EXERCISE REQUIREMENTS:
Every line of the listing below must be printed again exactly, apart from its pictures.

=== Begin Enclosure ===

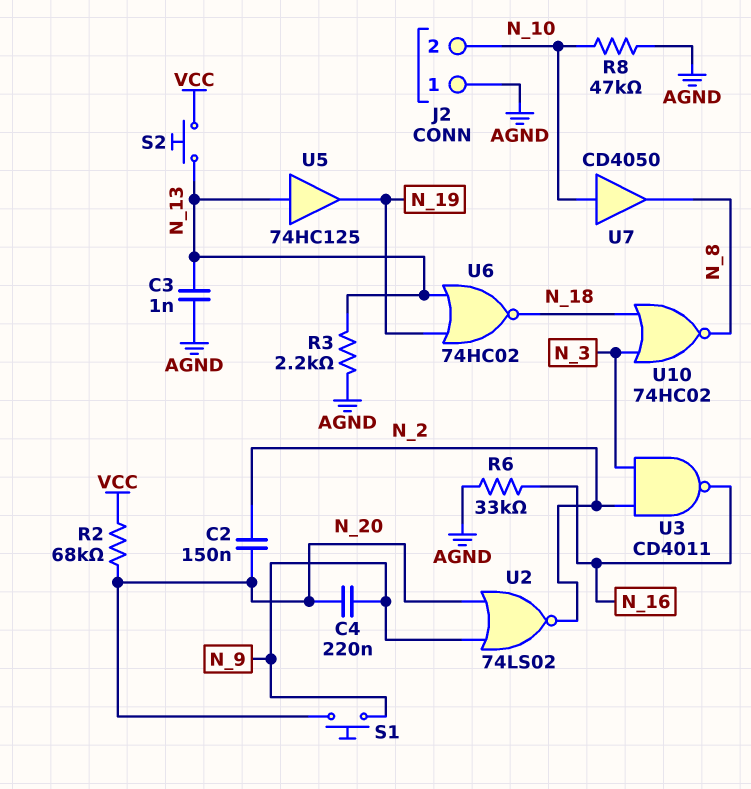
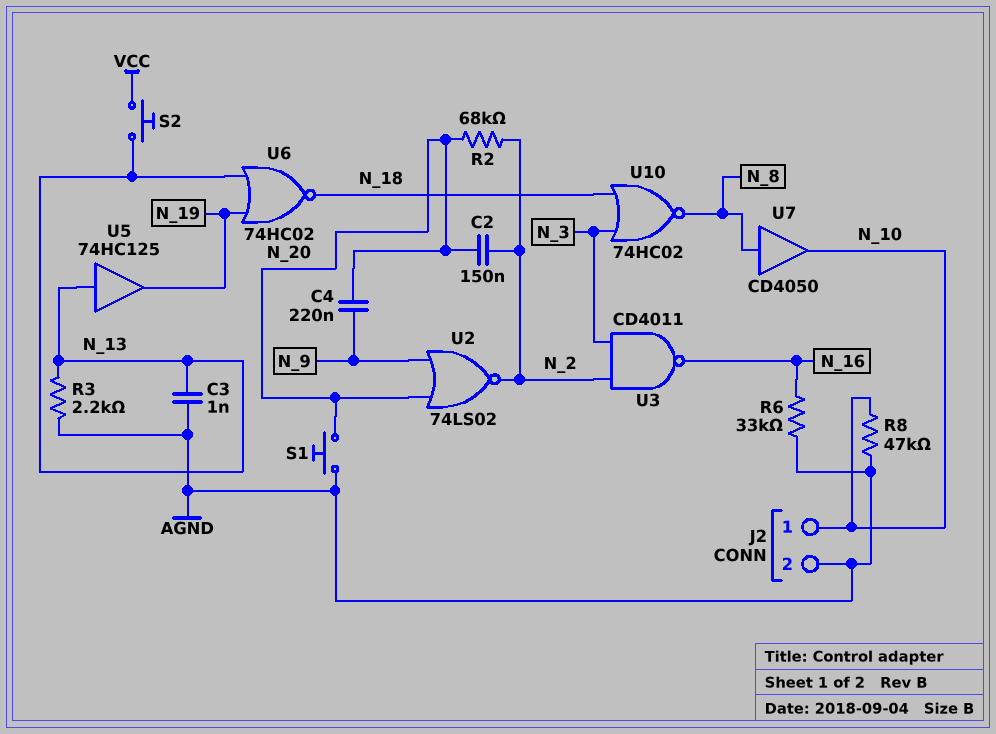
J2 pin 1: AGND -> N_10
J2 pin 2: N_10 -> AGND
R2: 68k (N_20, VCC) -> 68k (N_2, N_20)
S1: button (N_9, N_20) -> button (AGND, N_20)
U7: buffer CD4050 (in N_10, out N_8) -> buffer CD4050 (in N_8, out N_10)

=== End Enclosure ===

ANSWER BOX:
J2 pin 1: AGND -> N_10
J2 pin 2: N_10 -> AGND
R2: 68k (N_20, VCC) -> 68k (N_2, N_20)
S1: button (N_9, N_20) -> button (AGND, N_20)
U7: buffer CD4050 (in N_10, out N_8) -> buffer CD4050 (in N_8, out N_10)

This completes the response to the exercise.